→ **Task statement**:
From the records below, output exactly the lines running from the line containing "IC2 pin PB0: none -> GND" through the line containing "R9: 680 (SIG13, SIG31) -> 470 (SIG13, SIG31)", and no others.

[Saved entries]
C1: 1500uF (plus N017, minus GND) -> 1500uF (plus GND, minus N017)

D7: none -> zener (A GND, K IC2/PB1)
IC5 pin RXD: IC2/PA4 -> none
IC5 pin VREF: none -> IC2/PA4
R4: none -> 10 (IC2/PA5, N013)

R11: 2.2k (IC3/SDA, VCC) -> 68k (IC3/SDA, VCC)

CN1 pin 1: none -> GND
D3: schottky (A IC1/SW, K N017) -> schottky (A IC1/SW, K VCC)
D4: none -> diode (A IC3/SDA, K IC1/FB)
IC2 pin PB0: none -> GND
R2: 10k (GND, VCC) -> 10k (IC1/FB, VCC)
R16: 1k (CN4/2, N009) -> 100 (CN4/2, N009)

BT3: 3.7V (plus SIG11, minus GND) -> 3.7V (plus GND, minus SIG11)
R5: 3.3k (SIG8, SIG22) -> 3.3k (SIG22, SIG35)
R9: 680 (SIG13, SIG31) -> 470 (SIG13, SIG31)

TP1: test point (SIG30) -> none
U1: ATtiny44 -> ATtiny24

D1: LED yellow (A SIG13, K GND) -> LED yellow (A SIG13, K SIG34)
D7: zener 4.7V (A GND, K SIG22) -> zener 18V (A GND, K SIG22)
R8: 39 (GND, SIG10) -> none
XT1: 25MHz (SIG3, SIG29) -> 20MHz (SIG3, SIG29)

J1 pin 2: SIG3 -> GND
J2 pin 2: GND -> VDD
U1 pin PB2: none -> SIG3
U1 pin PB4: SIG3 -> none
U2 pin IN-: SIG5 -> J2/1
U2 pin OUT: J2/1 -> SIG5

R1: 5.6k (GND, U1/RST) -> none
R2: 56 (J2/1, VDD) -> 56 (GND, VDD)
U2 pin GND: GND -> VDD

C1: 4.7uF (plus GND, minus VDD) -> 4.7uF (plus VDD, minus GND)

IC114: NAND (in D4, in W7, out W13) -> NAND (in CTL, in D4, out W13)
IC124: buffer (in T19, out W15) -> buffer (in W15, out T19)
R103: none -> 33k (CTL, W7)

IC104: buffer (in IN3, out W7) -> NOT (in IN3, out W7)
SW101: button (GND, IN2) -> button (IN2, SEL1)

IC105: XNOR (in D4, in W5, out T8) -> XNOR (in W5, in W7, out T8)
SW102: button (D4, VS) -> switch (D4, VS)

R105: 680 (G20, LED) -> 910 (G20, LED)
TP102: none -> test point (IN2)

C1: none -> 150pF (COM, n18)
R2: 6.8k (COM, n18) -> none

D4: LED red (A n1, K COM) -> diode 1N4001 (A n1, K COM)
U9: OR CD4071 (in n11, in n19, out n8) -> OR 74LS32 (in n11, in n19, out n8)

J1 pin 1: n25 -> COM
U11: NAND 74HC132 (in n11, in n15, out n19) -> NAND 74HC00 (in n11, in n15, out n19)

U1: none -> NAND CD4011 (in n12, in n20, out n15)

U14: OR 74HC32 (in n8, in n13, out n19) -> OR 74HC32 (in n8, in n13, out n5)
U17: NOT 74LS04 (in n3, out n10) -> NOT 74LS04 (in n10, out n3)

→ **Completed exercise**:
IC2 pin PB0: none -> GND
R2: 10k (GND, VCC) -> 10k (IC1/FB, VCC)
R16: 1k (CN4/2, N009) -> 100 (CN4/2, N009)

BT3: 3.7V (plus SIG11, minus GND) -> 3.7V (plus GND, minus SIG11)
R5: 3.3k (SIG8, SIG22) -> 3.3k (SIG22, SIG35)
R9: 680 (SIG13, SIG31) -> 470 (SIG13, SIG31)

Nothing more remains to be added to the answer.